* [Records for this task]:
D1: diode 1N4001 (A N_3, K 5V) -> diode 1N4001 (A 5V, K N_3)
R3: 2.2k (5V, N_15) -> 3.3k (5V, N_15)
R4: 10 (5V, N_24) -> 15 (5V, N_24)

--

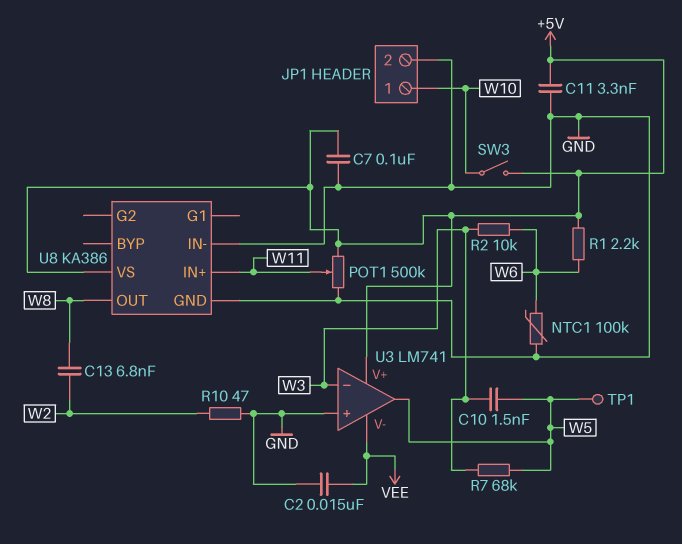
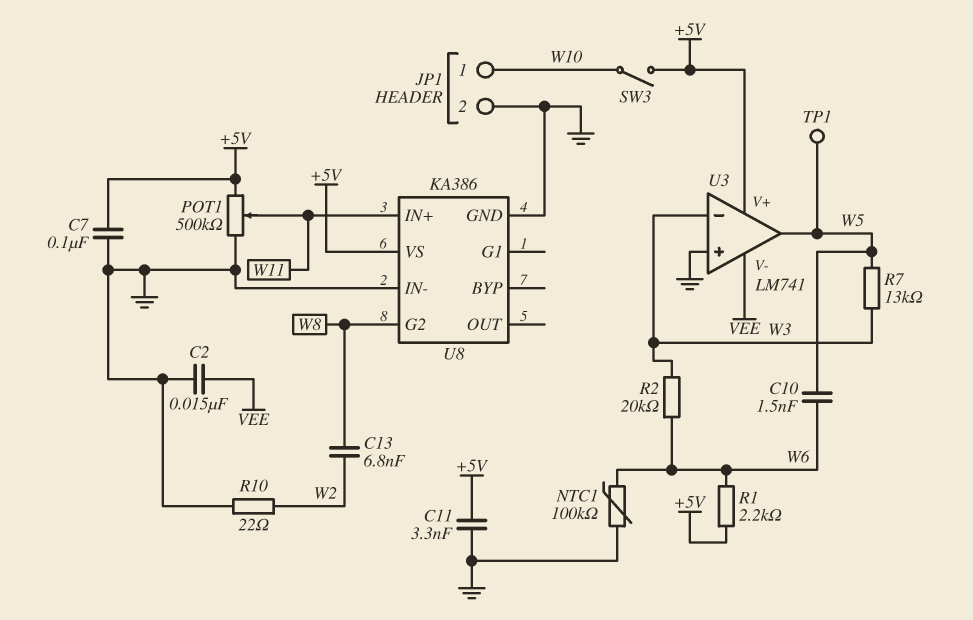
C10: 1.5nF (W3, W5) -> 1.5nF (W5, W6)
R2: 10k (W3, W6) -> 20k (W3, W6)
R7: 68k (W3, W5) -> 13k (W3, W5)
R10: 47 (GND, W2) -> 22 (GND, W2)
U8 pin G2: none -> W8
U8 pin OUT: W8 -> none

---

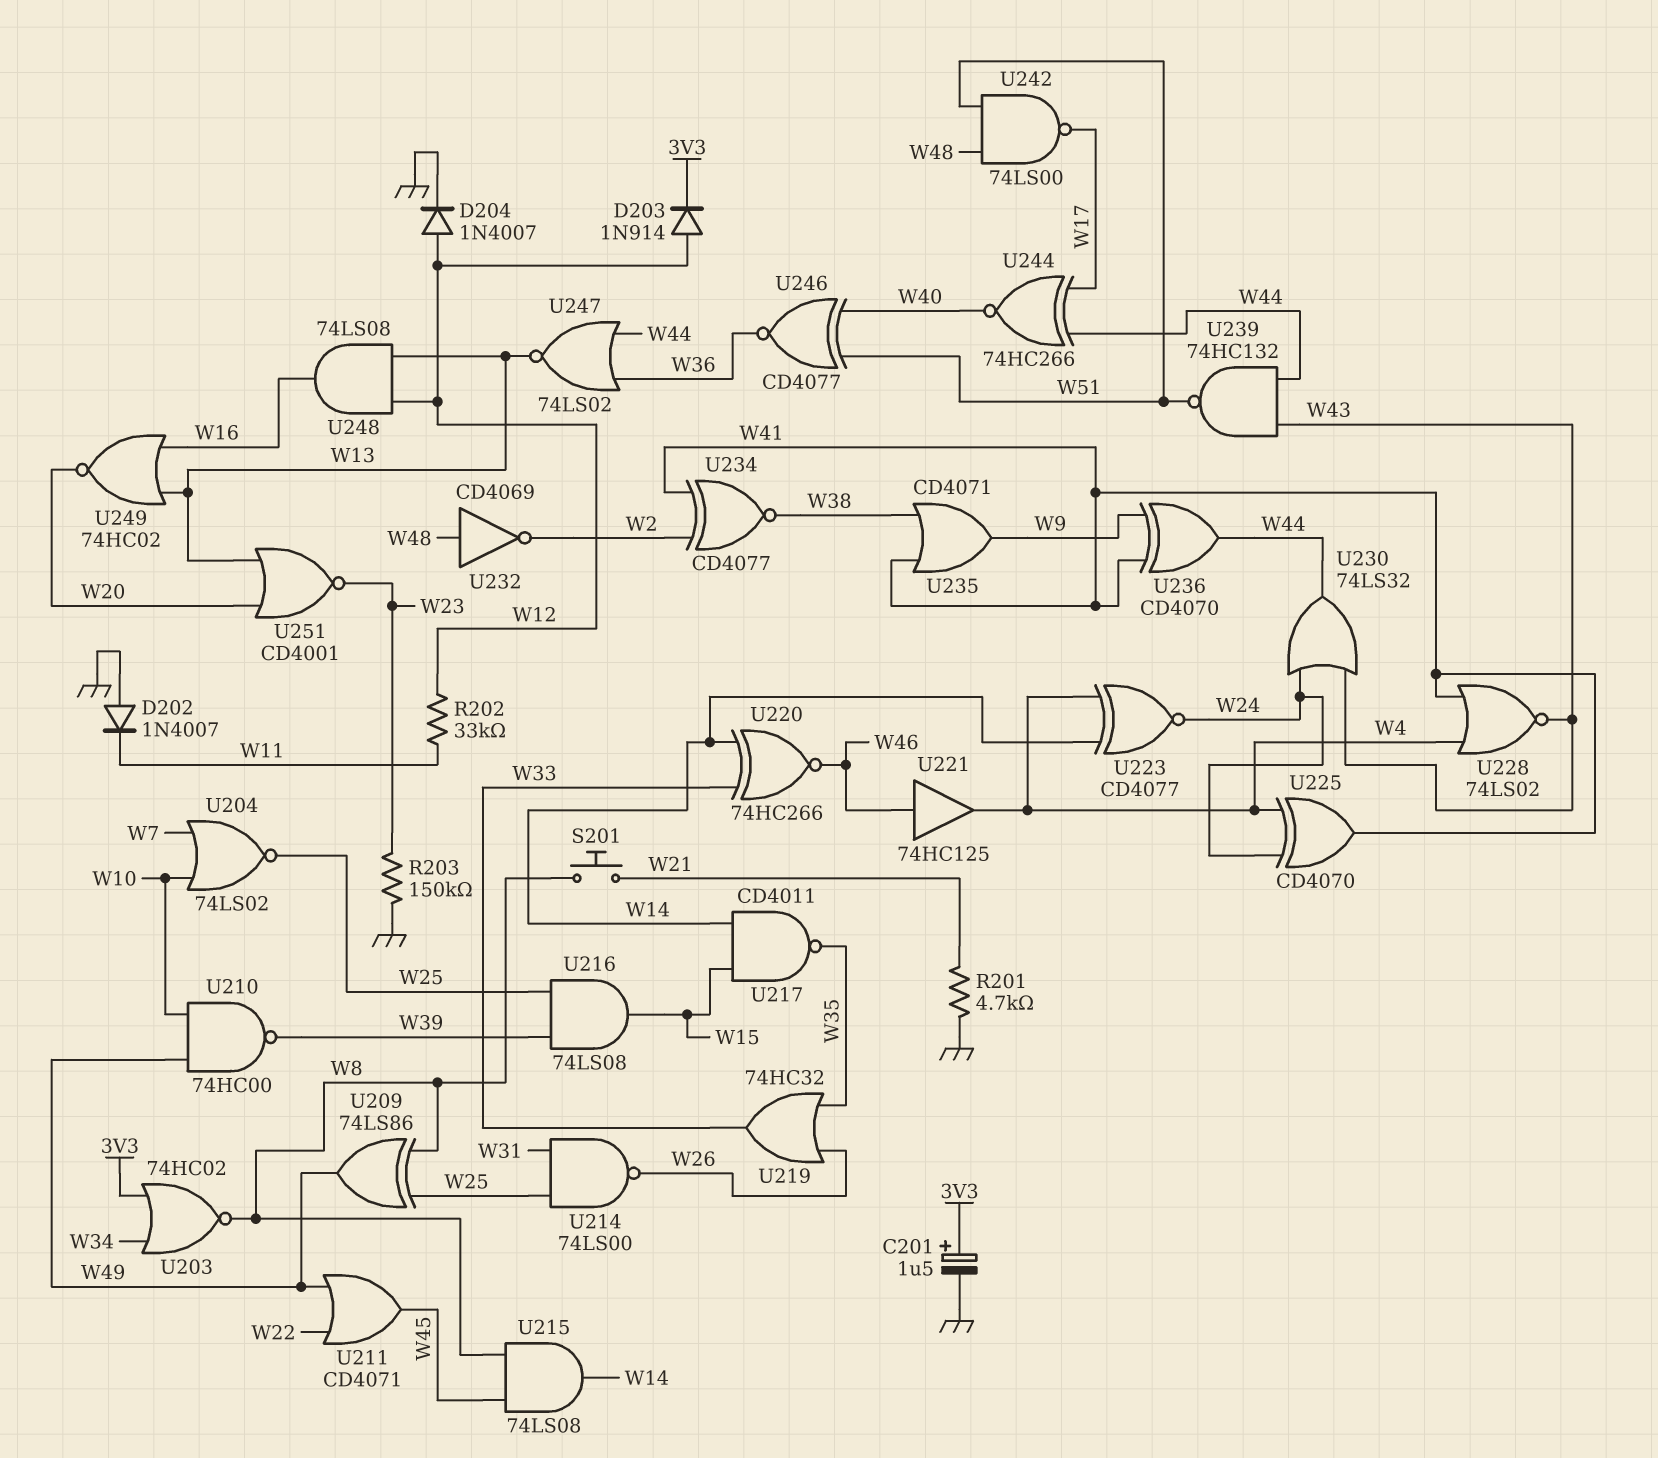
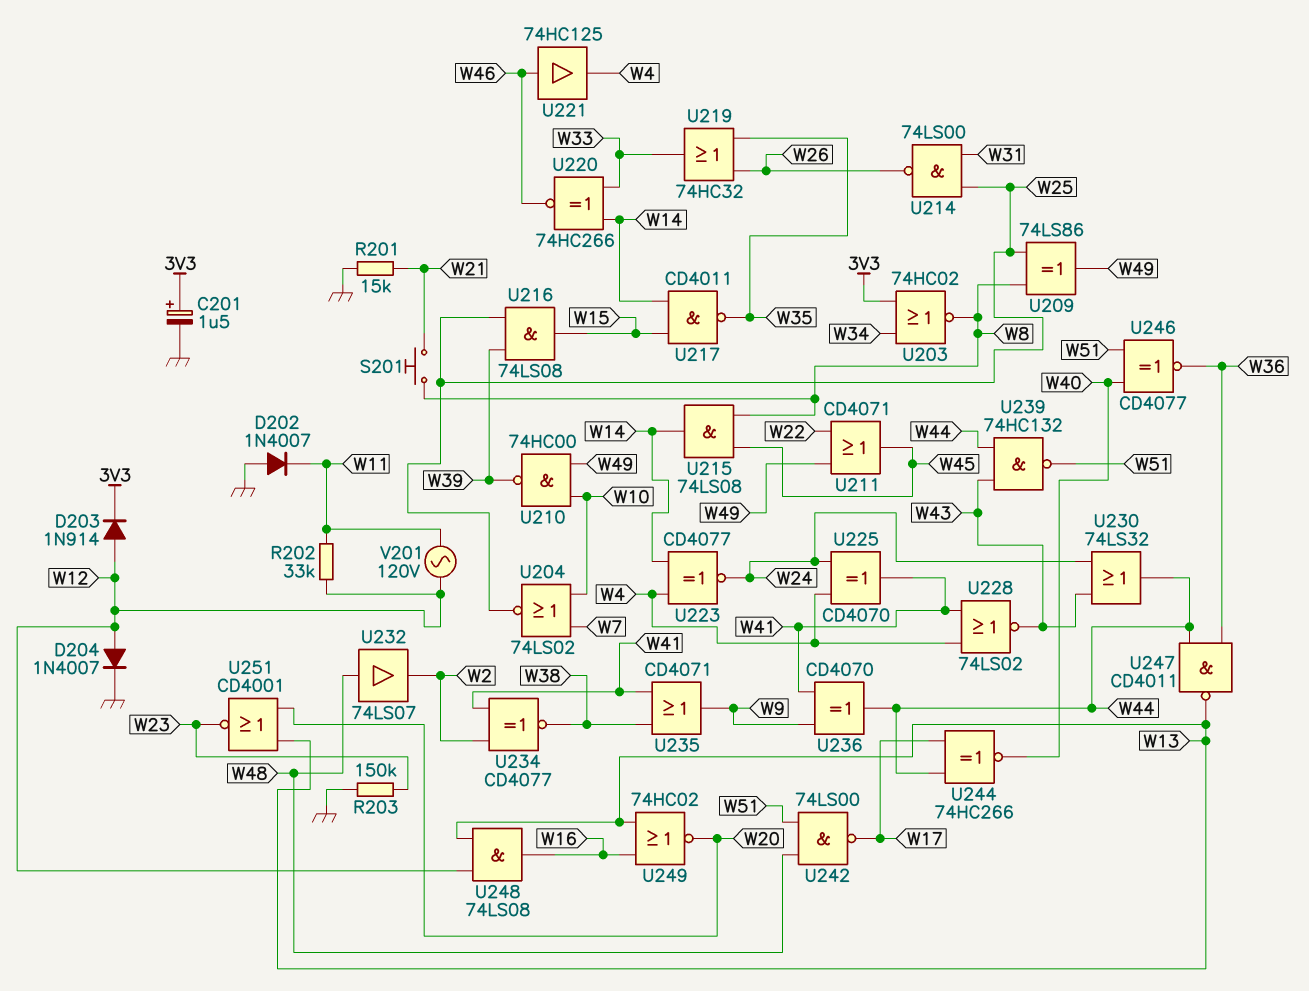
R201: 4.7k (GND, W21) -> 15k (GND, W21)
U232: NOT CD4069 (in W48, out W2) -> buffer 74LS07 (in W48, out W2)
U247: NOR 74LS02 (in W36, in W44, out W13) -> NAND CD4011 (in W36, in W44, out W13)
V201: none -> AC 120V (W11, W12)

* [Task directions]:
Using the data above, reproduce exactly the lines from the line that contains "D1: diode 1N4001" through the line that contains "R4: 10 (5V, N_24) -> 15 (5V, N_24)", including both.

* [Response area]:
D1: diode 1N4001 (A N_3, K 5V) -> diode 1N4001 (A 5V, K N_3)
R3: 2.2k (5V, N_15) -> 3.3k (5V, N_15)
R4: 10 (5V, N_24) -> 15 (5V, N_24)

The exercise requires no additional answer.